Every line of the records below that has the word "blue" should be copied.

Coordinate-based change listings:
★ ★ ★ ★ ★
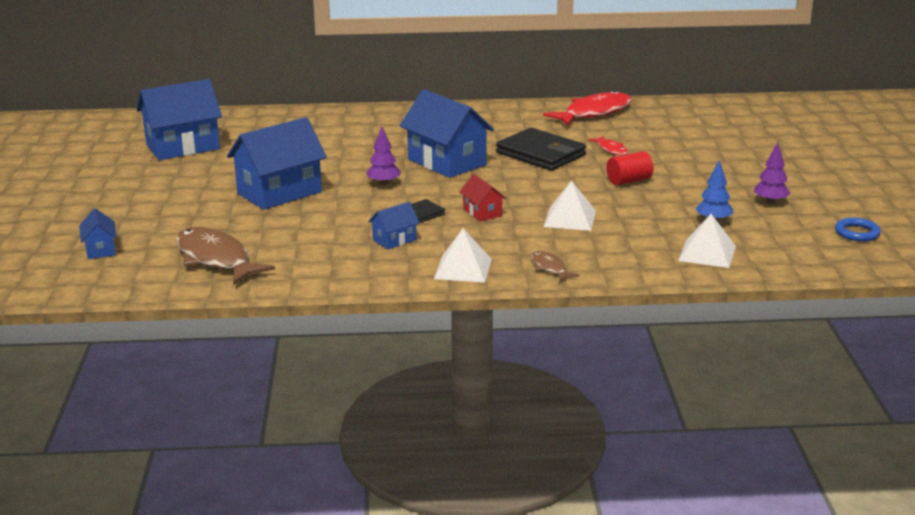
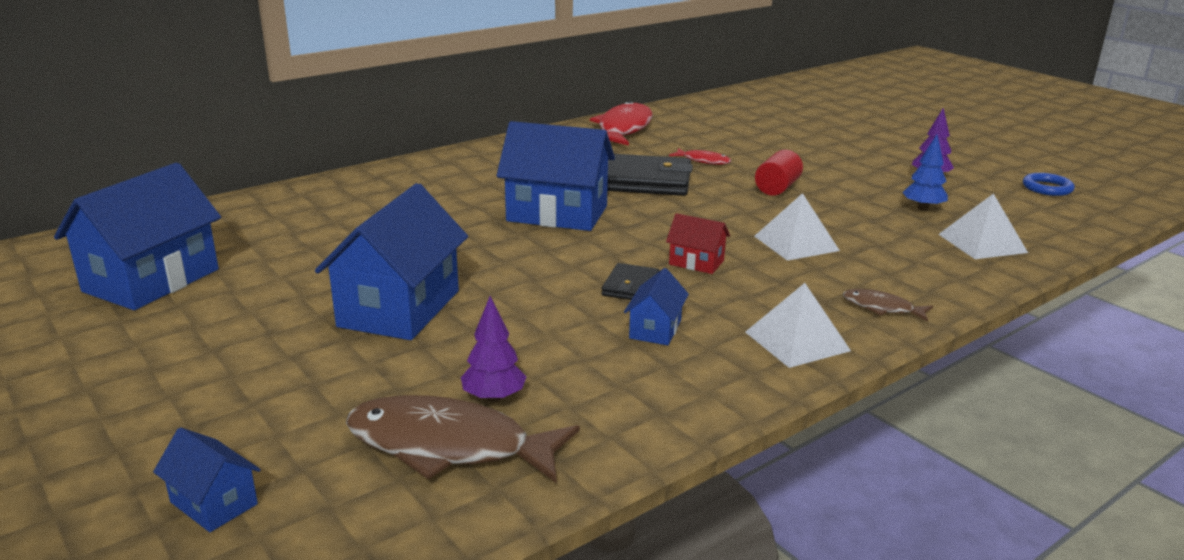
camera: 35 degrees left, 0 degrees up
purple tree [366,126,401,186] -> purple tree moved to [461,296,527,402]

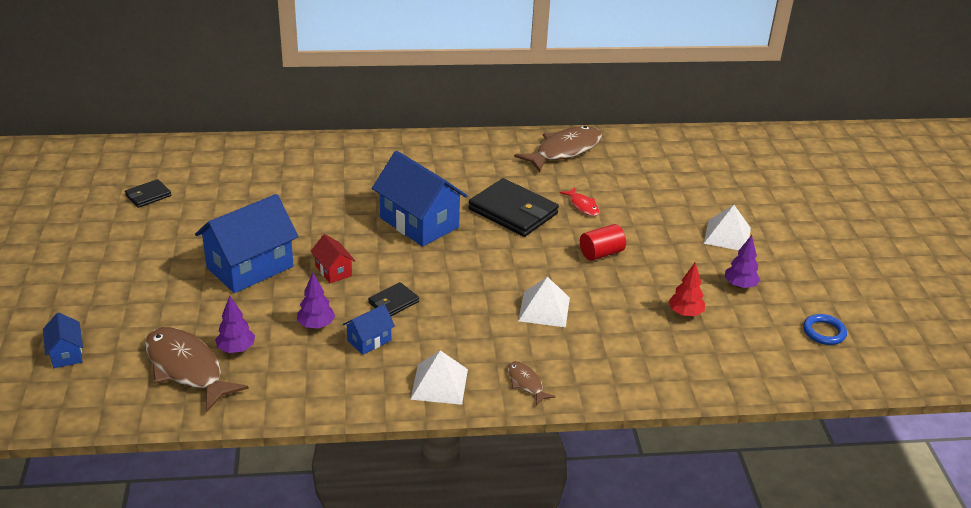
camera: 30 degrees right, 10 degrees up
blue house [54,163,221,310] -> black wallet [125,179,171,208]
red fish [590,101,652,146] -> brown fish [514,126,602,172]
red house [666,213,730,274] -> red house moved to [311,234,355,283]
blue tree [902,134,948,211] -> red tree [668,262,705,317]
white pyramid [938,193,1028,259] -> white pyramid moved to [704,205,751,250]
none -> purple tree [297,273,335,329]

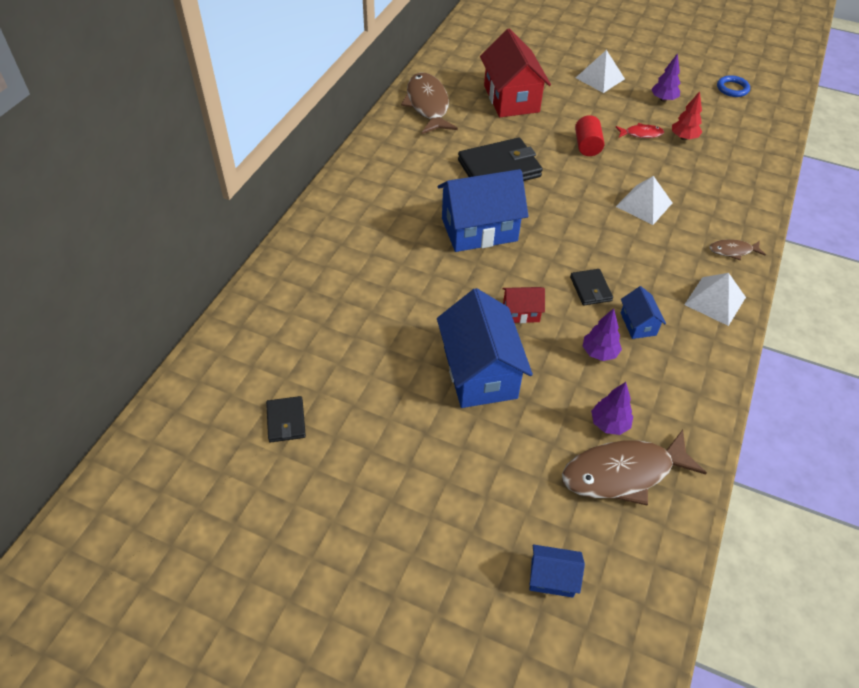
camera: 60 degrees left, 15 degrees up
red fish [560,188,600,216] -> red fish moved to [616,123,664,138]
none -> red house [480,28,551,117]

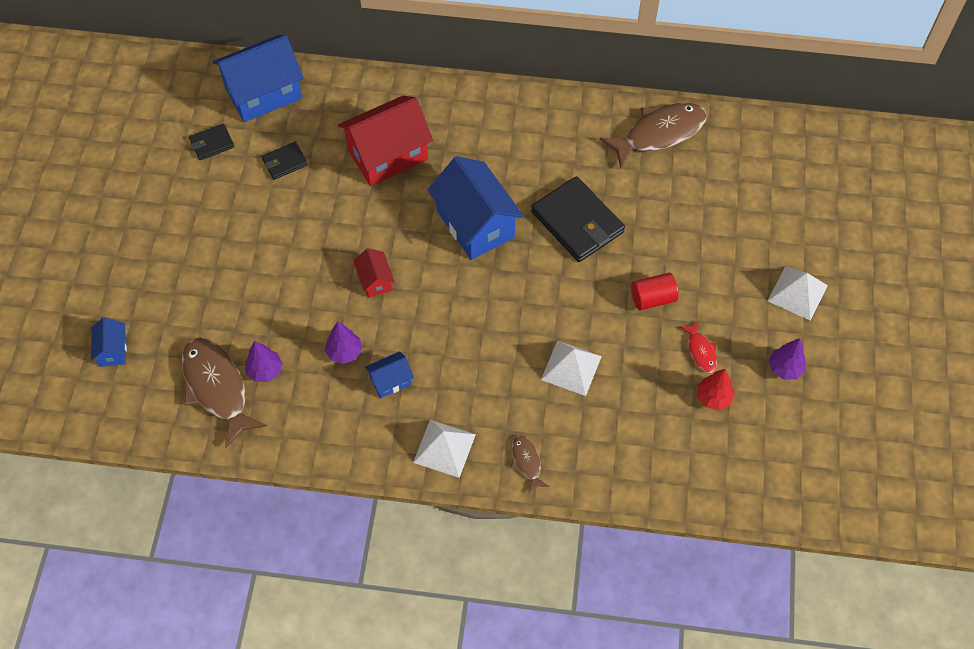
camera: 75 degrees right, 10 degrees up
blue house [437,288,533,408] -> blue house moved to [213,35,304,122]
red house [480,28,551,117] -> red house moved to [338,96,433,186]
black wallet [570,269,613,306] -> black wallet moved to [262,142,308,180]
blue ring [717,75,750,97] -> none

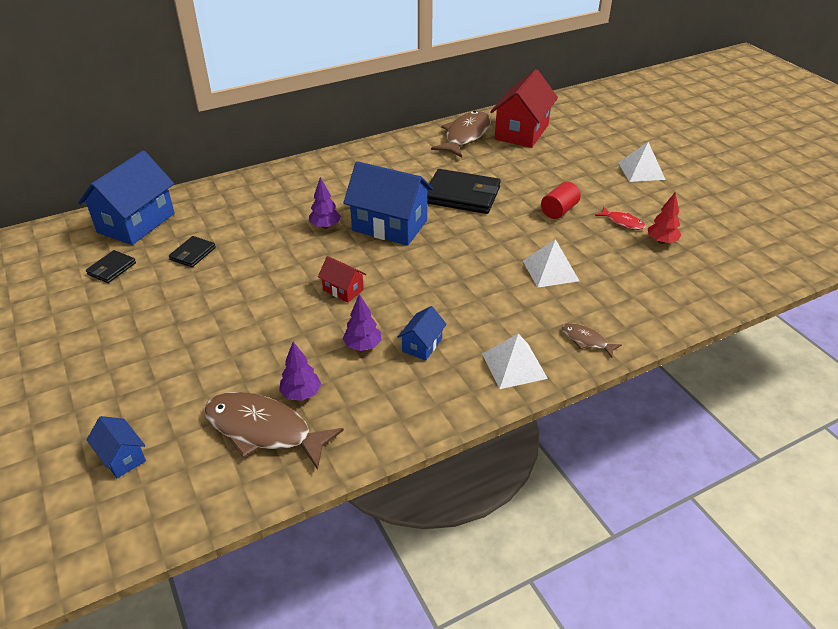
camera: 35 degrees left, 20 degrees down
red house [338,96,433,186] -> red house moved to [490,69,558,148]
purple tree [768,338,806,380] -> purple tree moved to [309,177,341,229]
★ ★ ★ ★ ★
--- Result of the task ---
blue house [54,163,221,310] -> black wallet [125,179,171,208]
blue tree [902,134,948,211] -> red tree [668,262,705,317]
blue house [437,288,533,408] -> blue house moved to [213,35,304,122]
blue ring [717,75,750,97] -> none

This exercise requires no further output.